Polygon vertex coordinate lists
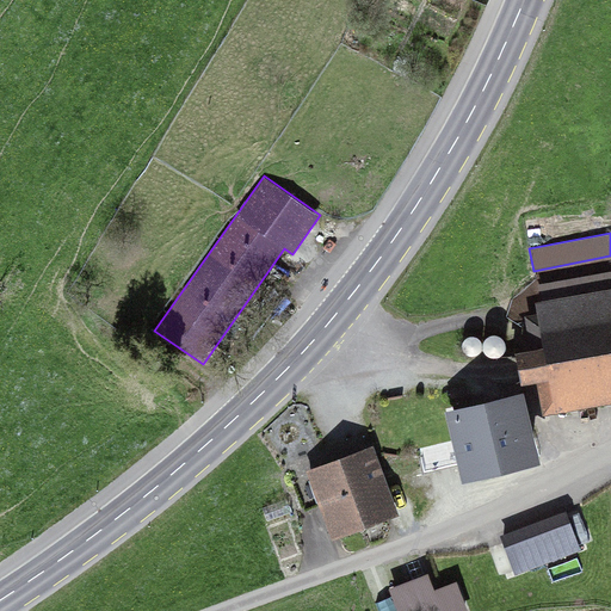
[(610,270),(538,284),(542,300),(610,287),(610,270)]
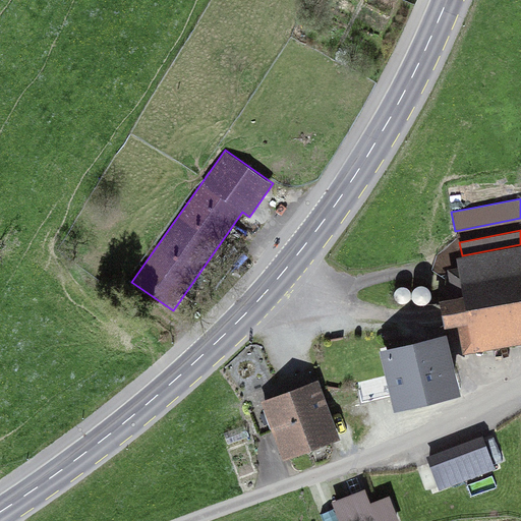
[(520,344),(520,244),(462,255),(458,256),(460,266),(449,268),(454,295),(440,297),(445,328),(457,326),(462,355),(520,344)]
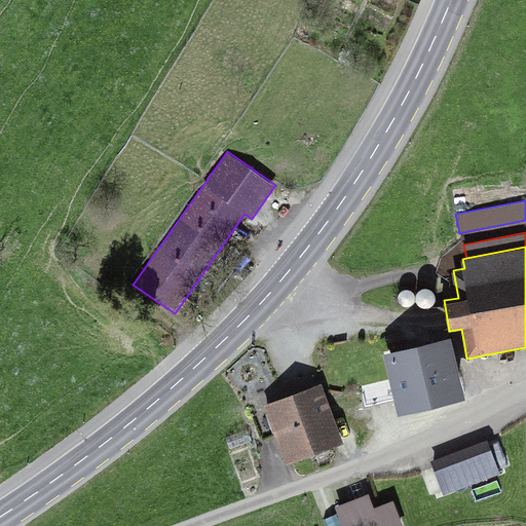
[(450,335),(383,352),(399,412),(465,395),(450,335)]
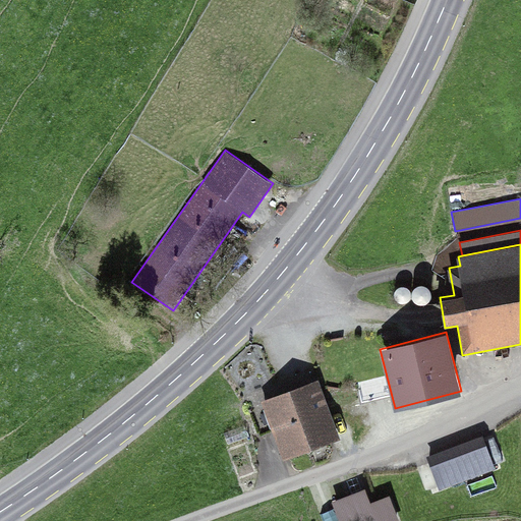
[(342,438),(320,379),(259,401),(282,459),(342,438)]
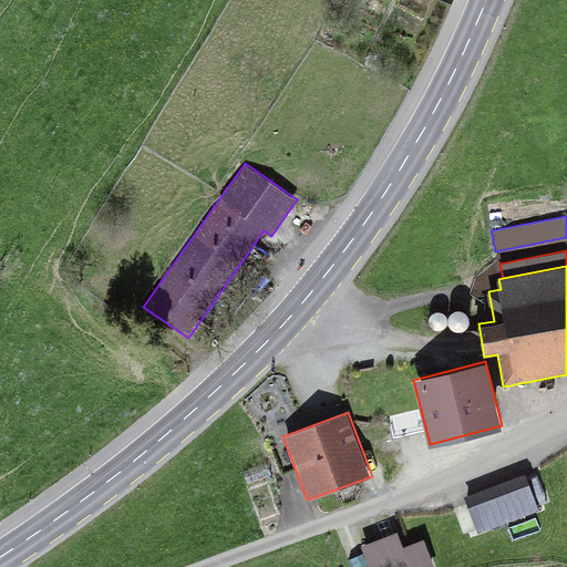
[(525,473),(463,496),(477,533),(539,509),(525,473)]
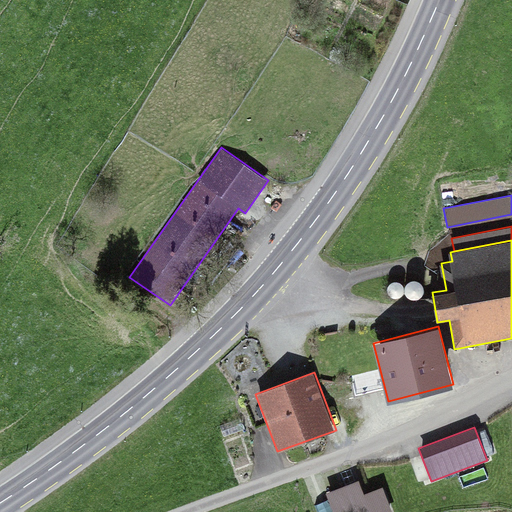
[(325,492),(332,511),(393,511),(384,487),(365,494),(360,479),(325,492)]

# ASSIGNMENT
Please leave out the pictures as you reproduce the lines exactly, from the first line of the entries through the line containing "[(525,473),(463,496),(477,533),(539,509),(525,473)]".

# SOLUTION TO THIS PROBLEM
[(610,270),(538,284),(542,300),(610,287),(610,270)]
[(520,344),(520,244),(462,255),(458,256),(460,266),(449,268),(454,295),(440,297),(445,328),(457,326),(462,355),(520,344)]
[(450,335),(383,352),(399,412),(465,395),(450,335)]
[(342,438),(320,379),(259,401),(282,459),(342,438)]
[(525,473),(463,496),(477,533),(539,509),(525,473)]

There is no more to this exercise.